§ Task details
Count every line below in which "purple" occurs, then give only the count.

Dataset excerpts:

^^^^

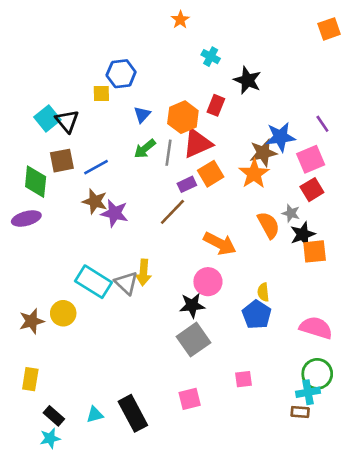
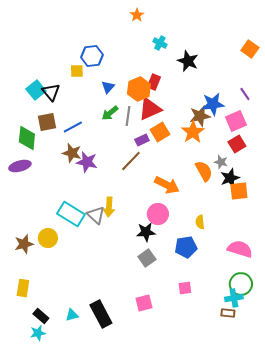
orange square: (329, 29) -> (250, 49), moved, turned -36
red rectangle: (216, 105) -> (154, 82), moved
blue pentagon: (257, 315) -> (186, 247), moved, turned 30
gray square: (193, 340) -> (147, 258), size x0.7

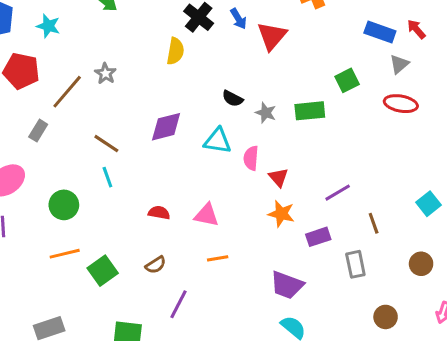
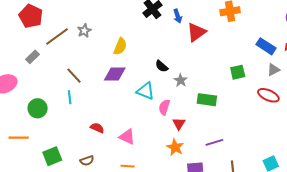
yellow semicircle: (175, 51) -> (120, 46), moved
green rectangle: (310, 111) -> (207, 100), moved
orange line: (65, 254) -> (19, 138), moved

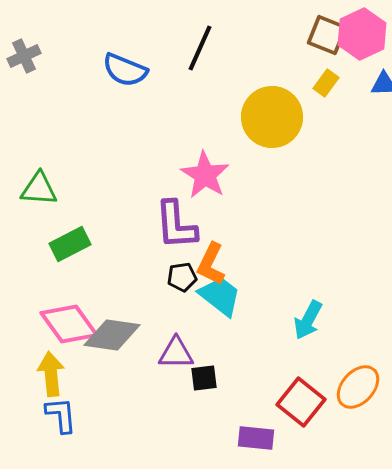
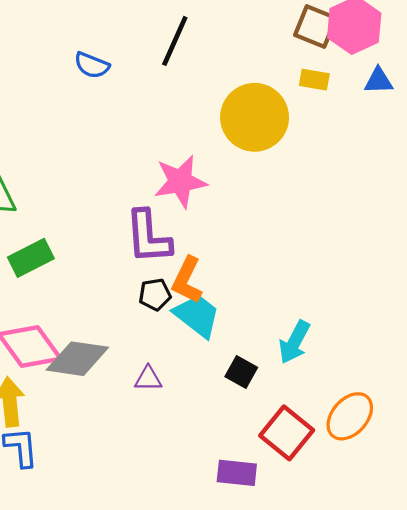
blue semicircle: (125, 70) -> (92, 65), size x0.7
yellow rectangle: (326, 83) -> (314, 80), turned 64
pink star: (205, 175) -> (180, 182), turned 30
purple triangle: (176, 353) -> (148, 379), size x0.7
black square: (204, 378) -> (241, 372), moved, turned 36

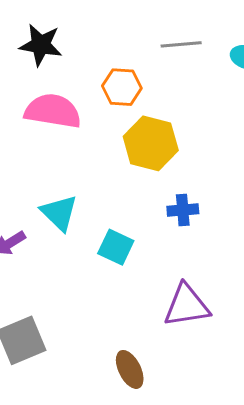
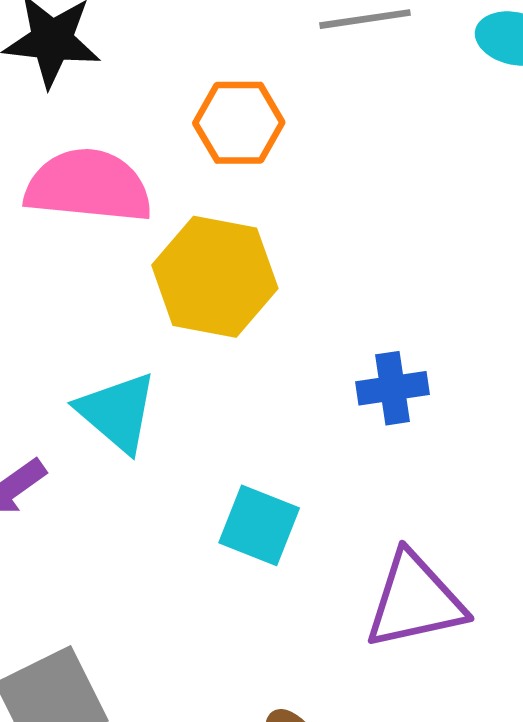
yellow hexagon: (151, 143) -> (215, 277), moved
cyan square: (116, 247) -> (259, 525), moved

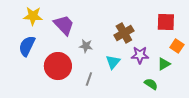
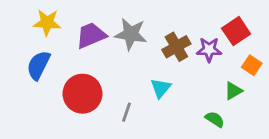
red square: (166, 22) -> (236, 31), turned -36
purple trapezoid: (64, 25) -> (91, 35), turned -70
gray star: (86, 46) -> (131, 34), moved, size x1.6
purple star: (140, 55) -> (209, 50), moved

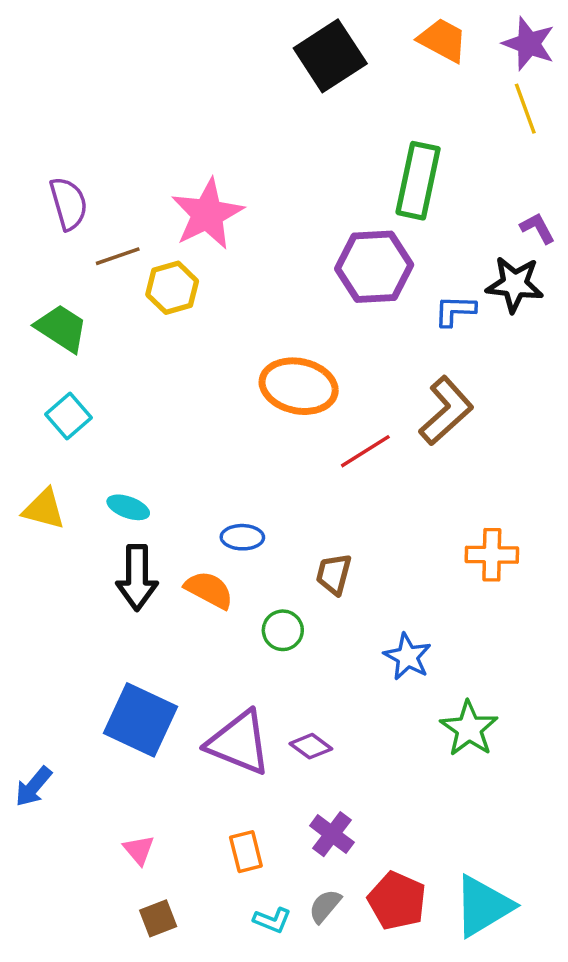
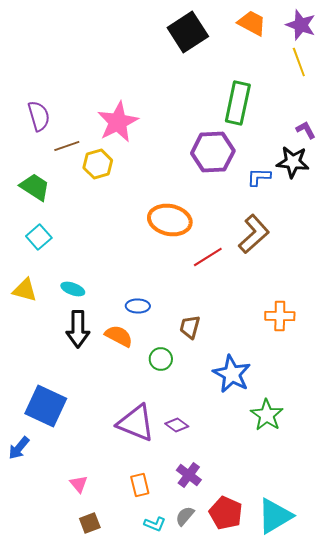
blue star: (407, 657) -> (232, 374), size x1.4
blue square: (141, 720) -> (46, 406), moved

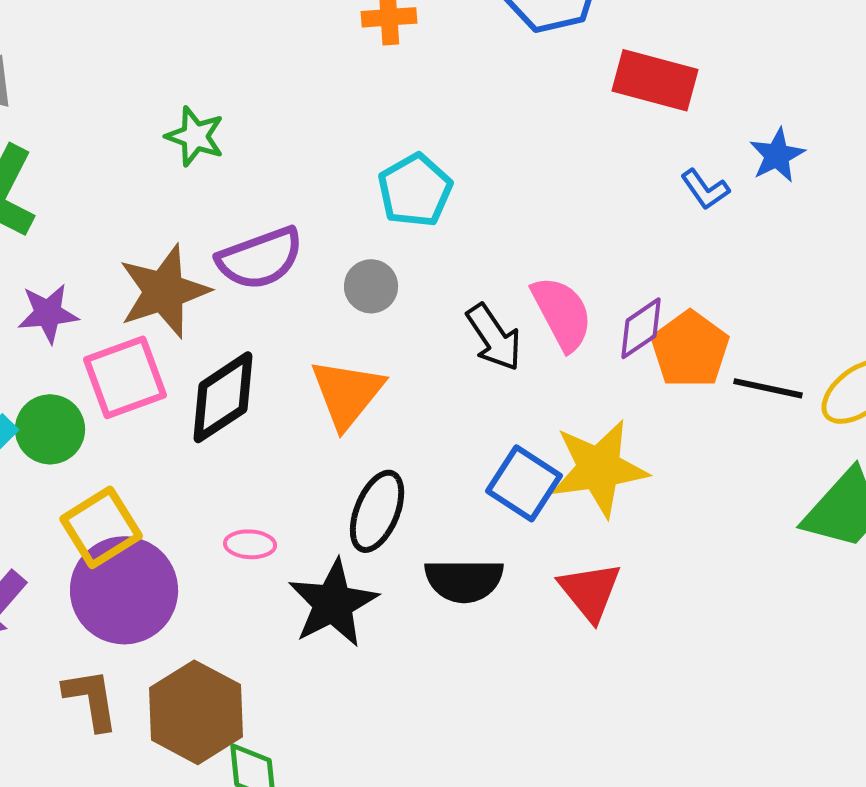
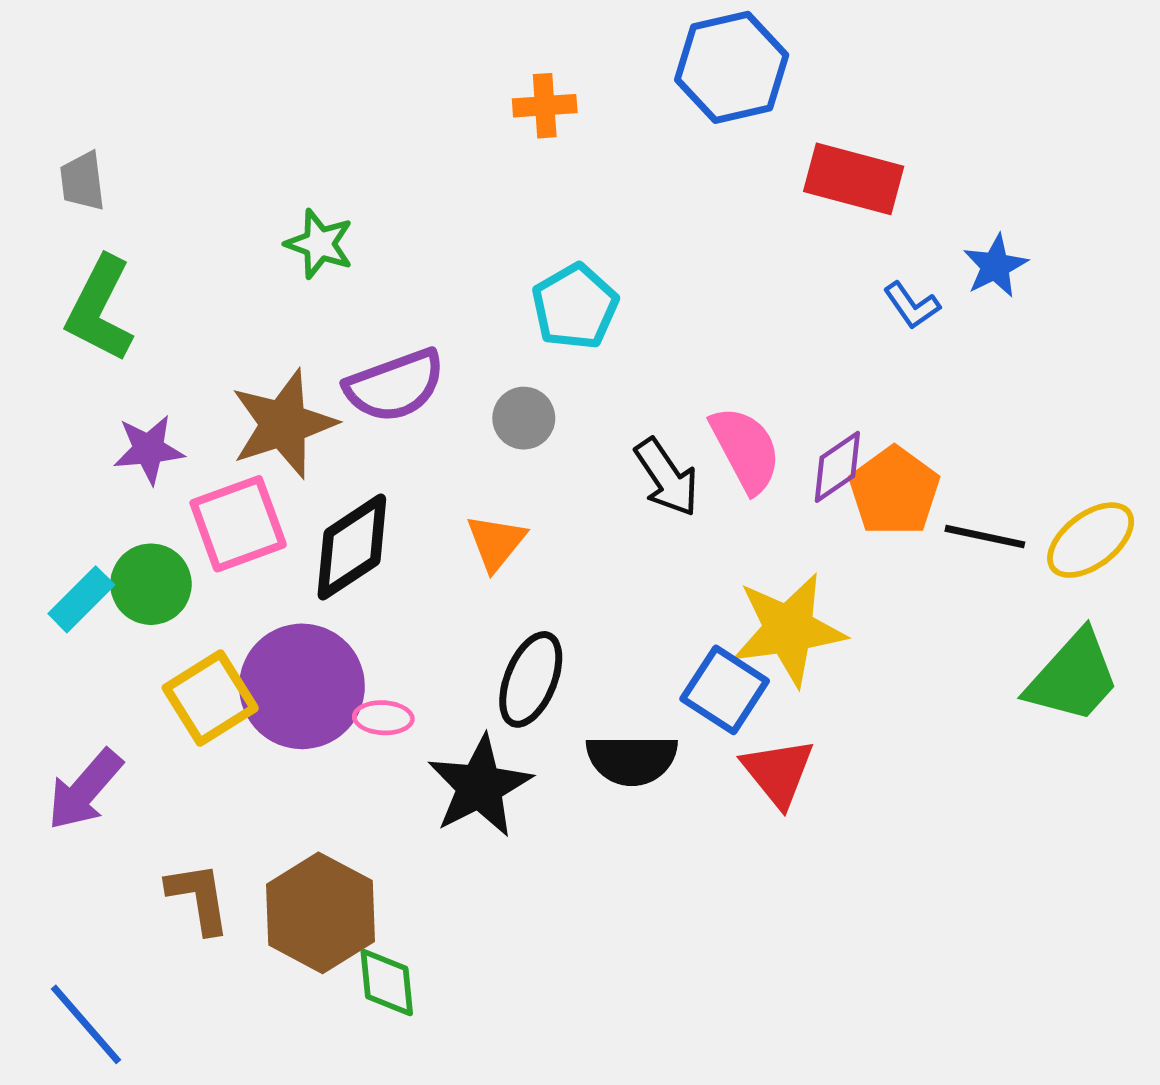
orange triangle: (347, 393) -> (496, 542), size x0.7
blue square: (524, 483) -> (725, 690), moved
purple circle: (124, 590) -> (302, 686), moved

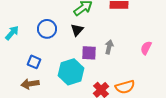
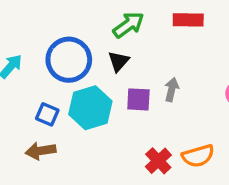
blue circle: (47, 29) -> (69, 60), size x1.4
cyan hexagon: (71, 72) -> (90, 108), moved

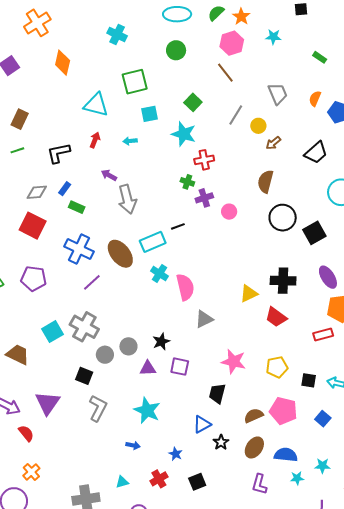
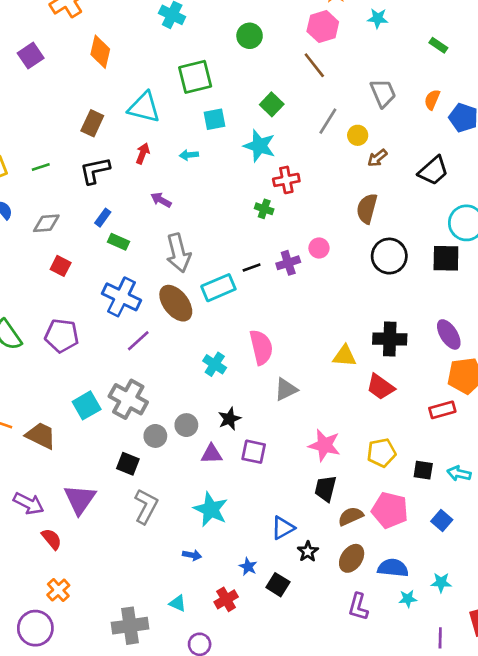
brown rectangle: (20, 119) -> (92, 123), moved
gray diamond: (37, 192) -> (46, 223), moved
purple cross: (204, 198) -> (288, 263), moved
gray arrow: (127, 199) -> (178, 253), moved
red square: (33, 226) -> (61, 266), size x0.6
black square: (314, 233) -> (446, 258), moved, turned 30
cyan cross: (159, 274) -> (215, 364), moved
yellow triangle: (249, 294) -> (345, 356), turned 30
black trapezoid: (217, 393) -> (325, 489), moved
cyan triangle: (122, 482) -> (178, 603), turned 40
black square: (197, 482) -> (278, 585), moved, turned -36

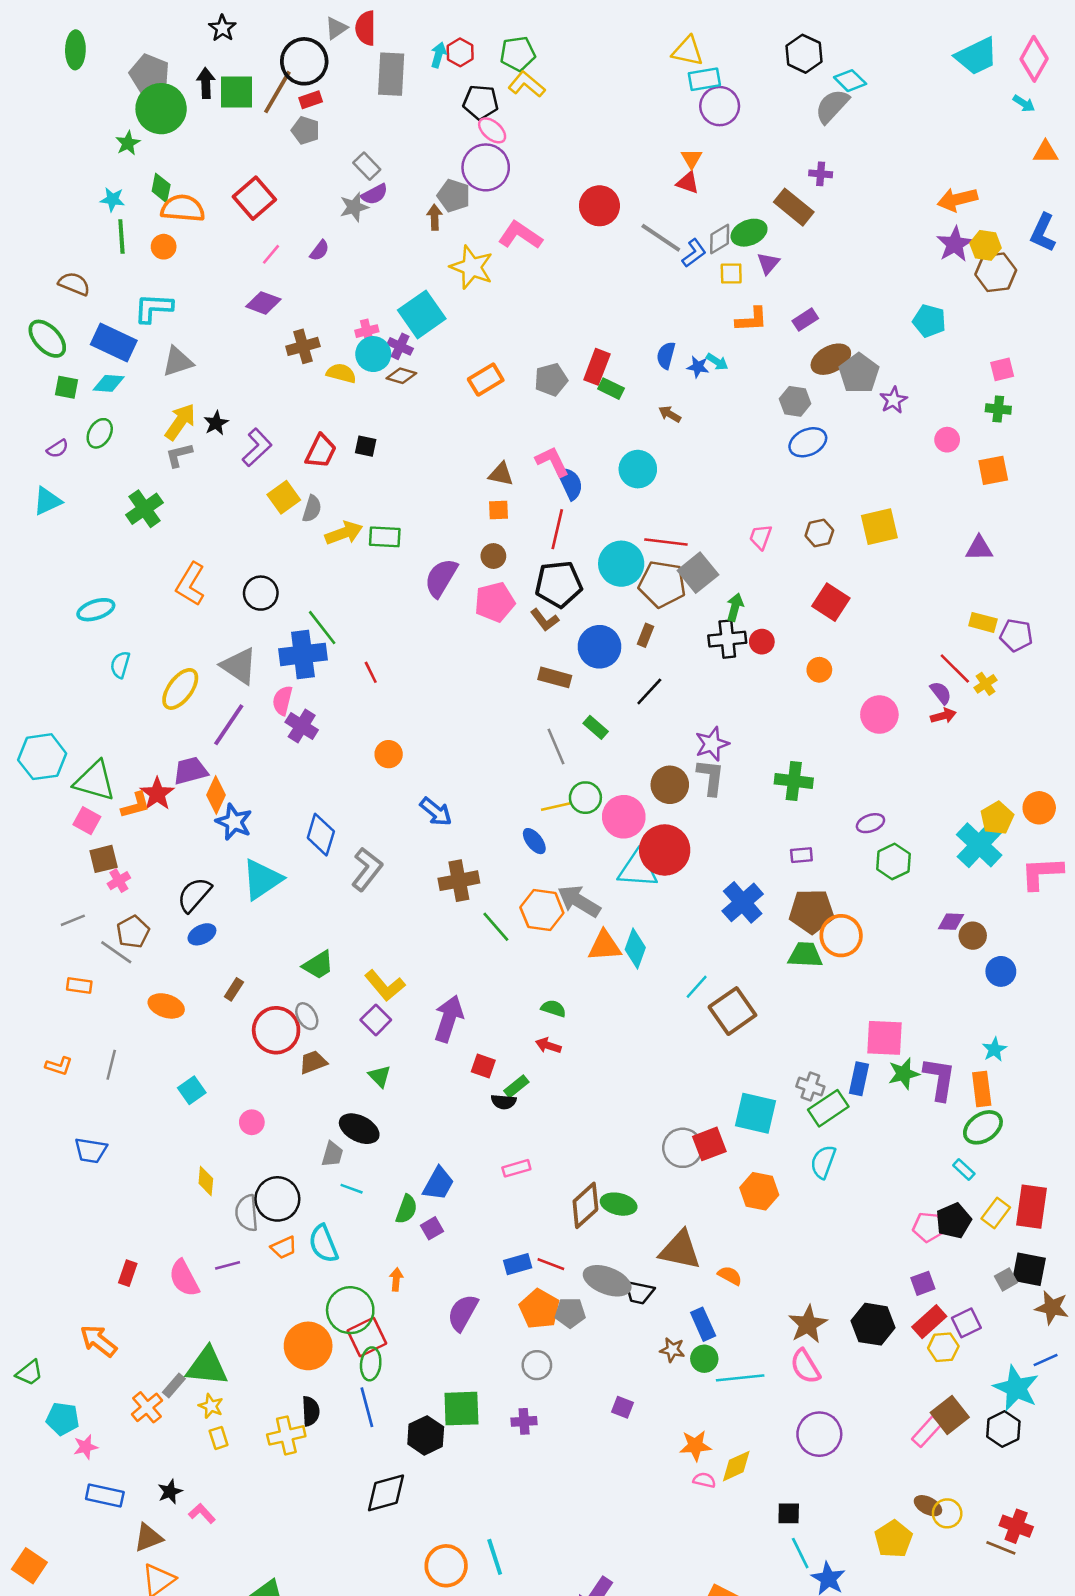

^^^^

§ Response area
5